*ASSIGNMENT*
Whenever the string "none" turns up in a line of the data below, copy that line.

*Scene comparison data*
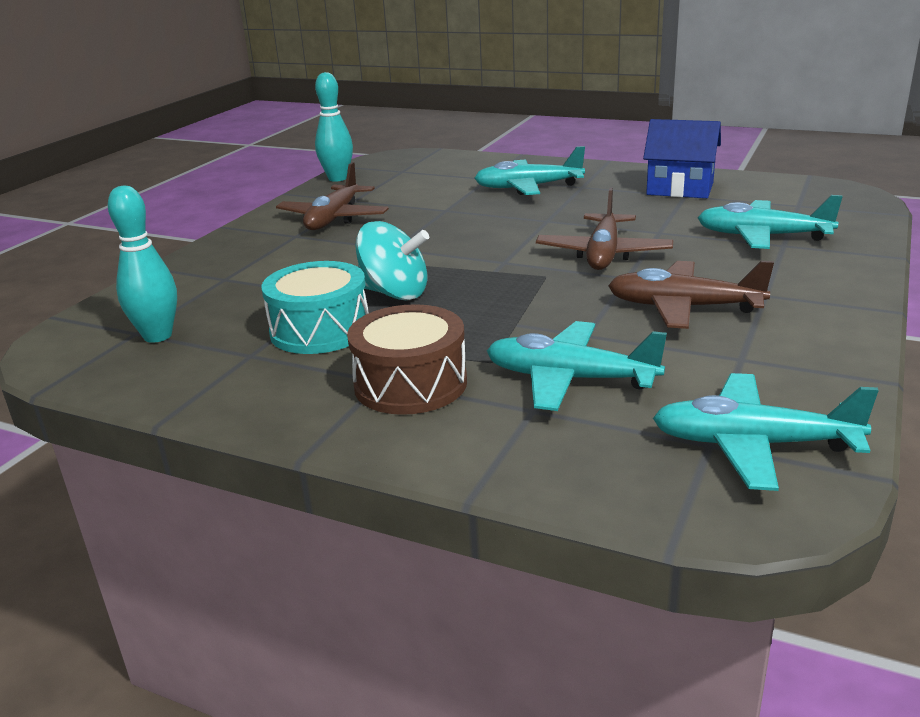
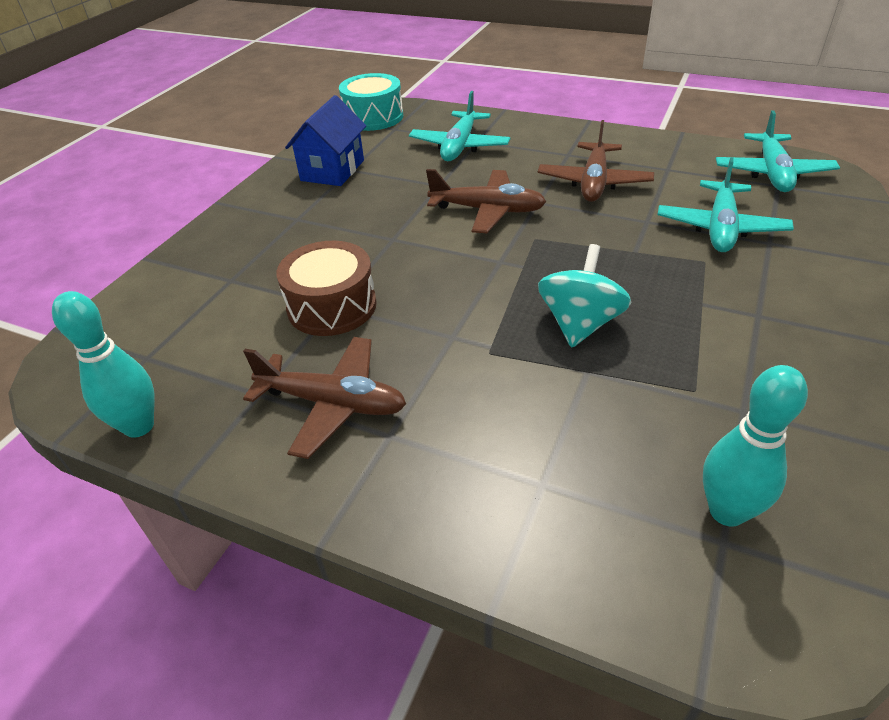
camera: 90 degrees left, 15 degrees up
(320, 330) = (674, 366): turquoise drum -> turquoise drum (373, 117)
(410, 384) = (758, 298): brown drum -> brown drum (332, 306)
(528, 187) = (283, 251): turquoise plane -> none

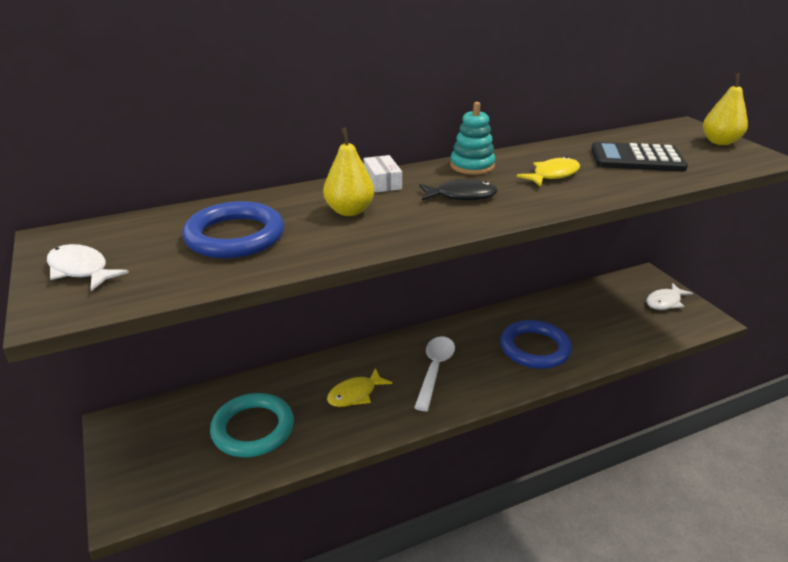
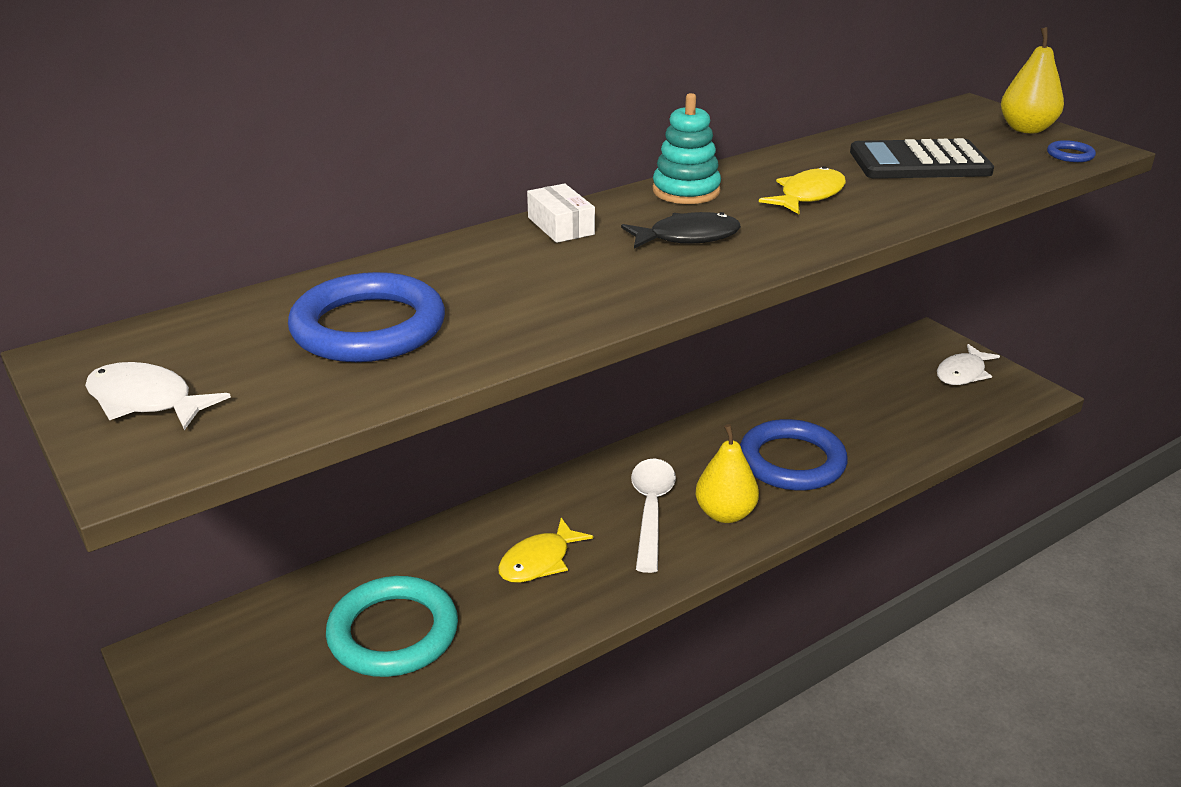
camera: 10 degrees left, 0 degrees up
(349, 211) = (529, 274): yellow pear -> yellow pear (725, 514)
(746, 161) = (1070, 155): none -> blue ring

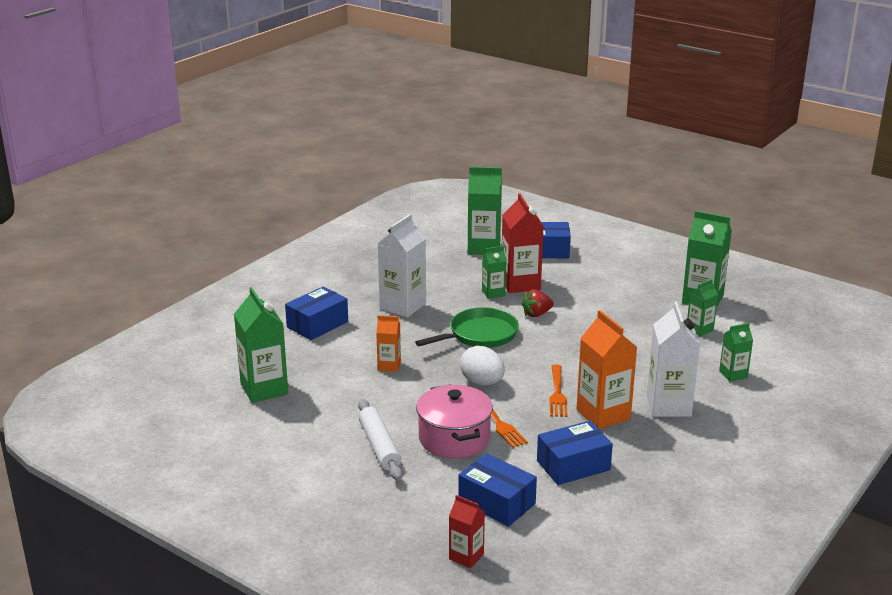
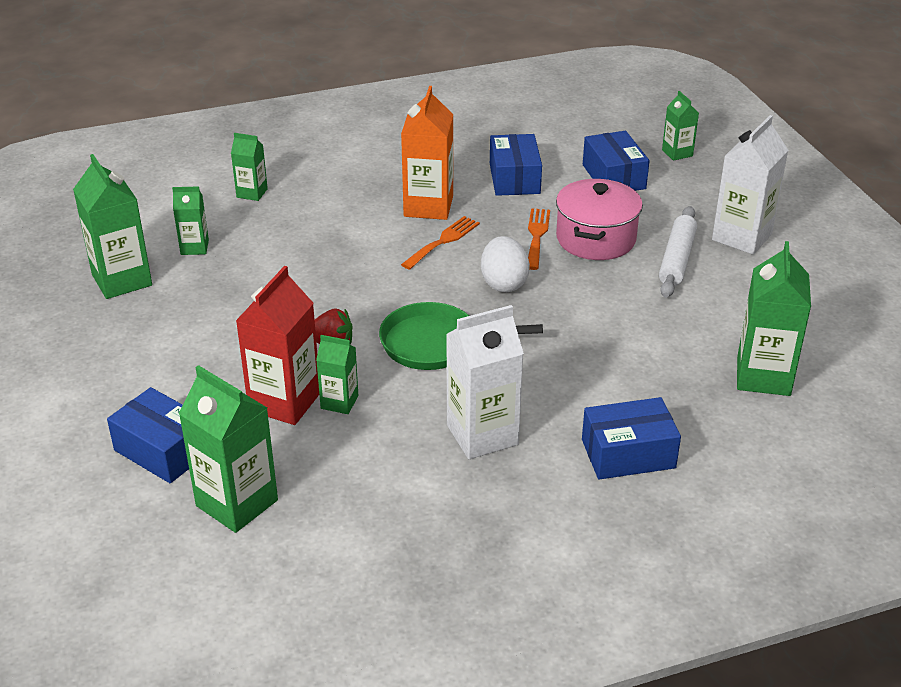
camera: 145 degrees left, 10 degrees up
(389, 365) = (586, 347): orange carton -> none
(466, 556) = (677, 153): red carton -> green carton
(573, 465) = (514, 178): blue box -> blue box turned 75 degrees clockwise
(668, 406) = (358, 191): white carton -> white carton (742, 237)

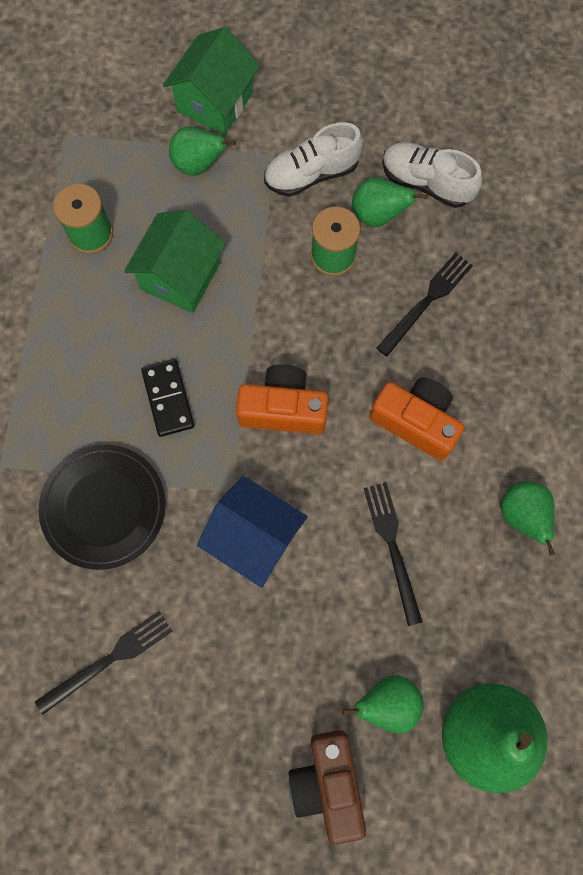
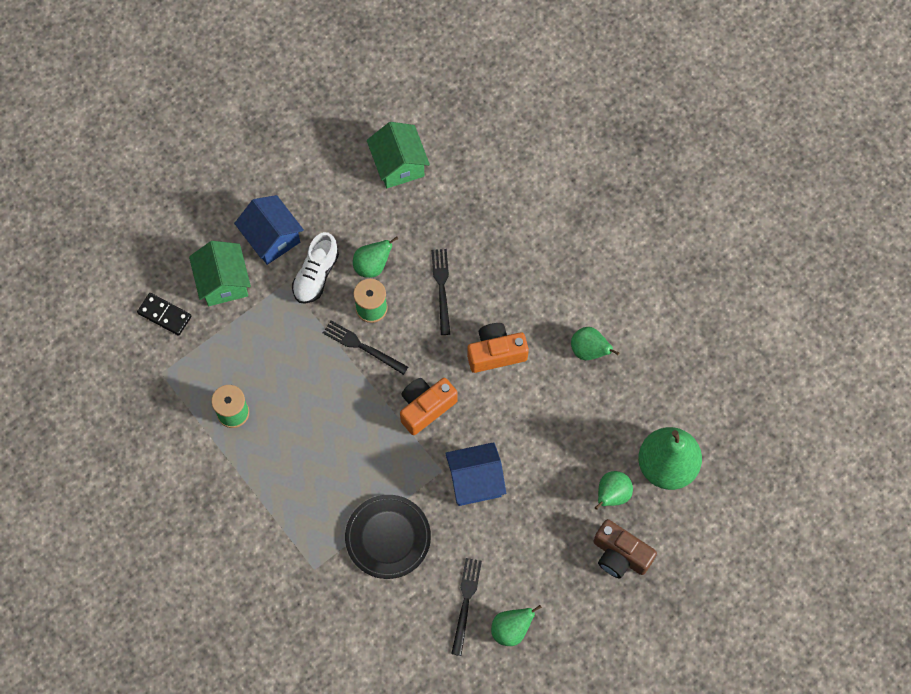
camera: 45 degrees left, 5 degrees down
(168, 399) = (363, 456): black domino -> black domino (164, 315)
(180, 276) = (304, 390): green house -> green house (399, 165)
(199, 164) = (251, 324): green pear -> green pear (511, 629)
(305, 100) = (272, 238): none -> blue house
(392, 547) = (544, 423): black fork -> black fork (362, 347)
(426, 183) = (380, 226): white shoe -> none

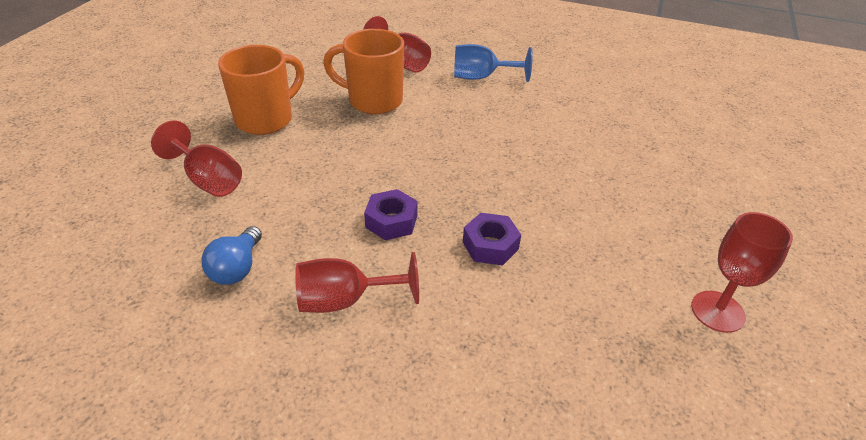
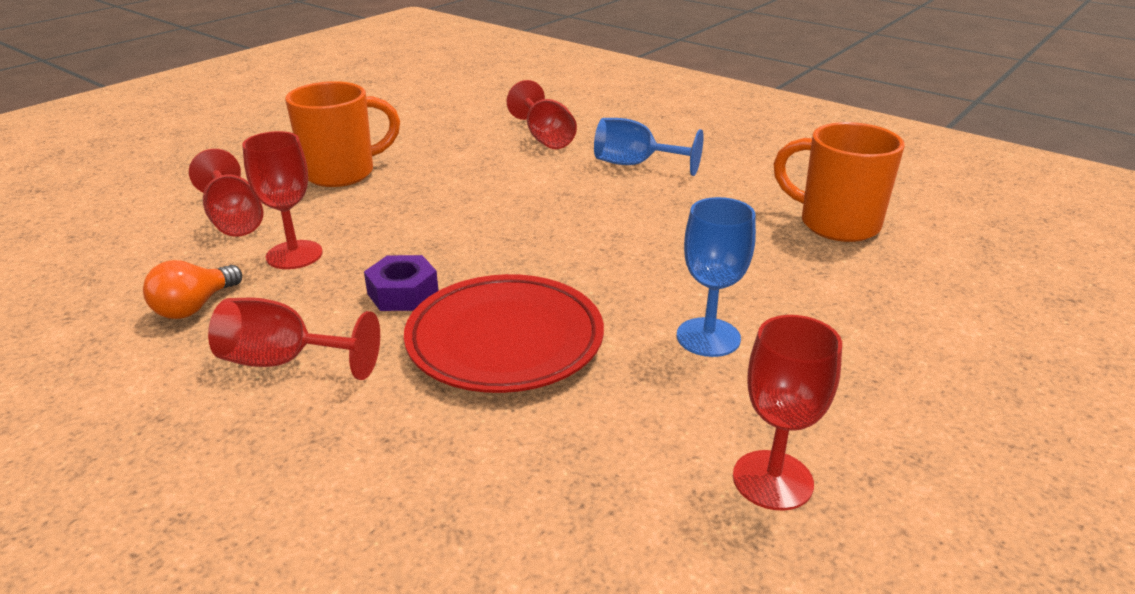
camera: 20 degrees right, 10 degrees down
(237, 268) = (194, 307): blue light bulb -> orange light bulb
(283, 203) = (294, 255): none -> red goblet
(373, 101) = (479, 171): orange mug -> orange mug (835, 224)
(490, 245) = (505, 340): purple nut -> red plate
(617, 214) = (708, 337): none -> blue goblet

*EXERCISE RESULT*
(528, 187) = (283, 251): turquoise plane -> none
(746, 161) = (1070, 155): none -> blue ring
(389, 365) = (586, 347): orange carton -> none
(305, 100) = (272, 238): none -> blue house
(426, 183) = (380, 226): white shoe -> none
(283, 203) = (294, 255): none -> red goblet
(617, 214) = (708, 337): none -> blue goblet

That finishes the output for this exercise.